Material for this task
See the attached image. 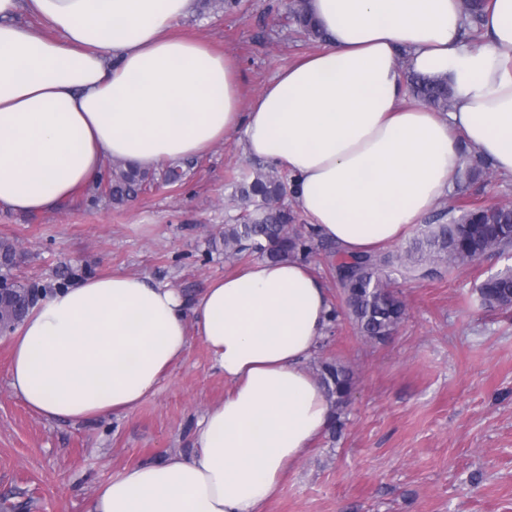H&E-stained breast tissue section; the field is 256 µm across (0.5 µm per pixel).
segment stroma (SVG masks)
<instances>
[{"label": "stroma", "mask_w": 512, "mask_h": 512, "mask_svg": "<svg viewBox=\"0 0 512 512\" xmlns=\"http://www.w3.org/2000/svg\"><path fill=\"white\" fill-rule=\"evenodd\" d=\"M291 0H239L231 10L199 9L178 34L230 54L247 97L320 44L297 34ZM237 139L185 161L182 183L154 185L113 206L93 188L38 217L0 211V240L17 247L15 282L48 290L115 271L166 283L184 298L232 272L222 232L241 214L231 174L259 169ZM512 200V178L488 169L451 192L428 224L462 203ZM334 244L316 239L308 262L335 308ZM512 266L494 254L433 278L399 281L407 316L386 342L366 341L346 316L330 323L316 358L349 368L353 385L340 435L323 432L283 479L265 512H512V312L481 308L476 290ZM228 386L208 348L191 340L158 392L126 415L50 421L25 407L9 384L0 336V512H86L113 476L145 462L195 451L197 419Z\"/></svg>", "instance_id": "stroma-1"}]
</instances>
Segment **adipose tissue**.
I'll return each instance as SVG.
<instances>
[{
  "label": "adipose tissue",
  "mask_w": 512,
  "mask_h": 512,
  "mask_svg": "<svg viewBox=\"0 0 512 512\" xmlns=\"http://www.w3.org/2000/svg\"><path fill=\"white\" fill-rule=\"evenodd\" d=\"M326 48L244 100L231 56L171 30L196 0H0V210L43 215L108 159L140 169L238 137L286 170L298 208L346 255L398 242L468 165L512 176V0L467 43L461 0H309ZM415 72L450 76L453 107L406 102ZM332 310L312 268L260 260L193 301L134 274L79 279L9 338L10 386L48 420L130 412L206 345L230 386L197 451L112 477L87 512H263L329 421L308 363Z\"/></svg>",
  "instance_id": "adipose-tissue-1"
}]
</instances>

What is asked
Reproduce exactly the line containing "Segment **adipose tissue**." and every line after it through the end of the records above, and nothing else.

Task answer
Segment **adipose tissue**.
I'll return each instance as SVG.
<instances>
[{
  "label": "adipose tissue",
  "mask_w": 512,
  "mask_h": 512,
  "mask_svg": "<svg viewBox=\"0 0 512 512\" xmlns=\"http://www.w3.org/2000/svg\"><path fill=\"white\" fill-rule=\"evenodd\" d=\"M326 48L244 100L231 56L171 30L196 0H0V210L43 215L108 159L140 169L238 137L286 170L298 208L346 255L398 242L468 165L512 176V0L467 43L461 0H309ZM415 72L450 76L453 107L406 102ZM332 310L312 268L260 260L193 301L134 274L79 279L9 338L10 386L48 420L130 412L206 345L230 386L197 451L112 477L87 512H263L329 421L308 363Z\"/></svg>",
  "instance_id": "adipose-tissue-1"
}]
</instances>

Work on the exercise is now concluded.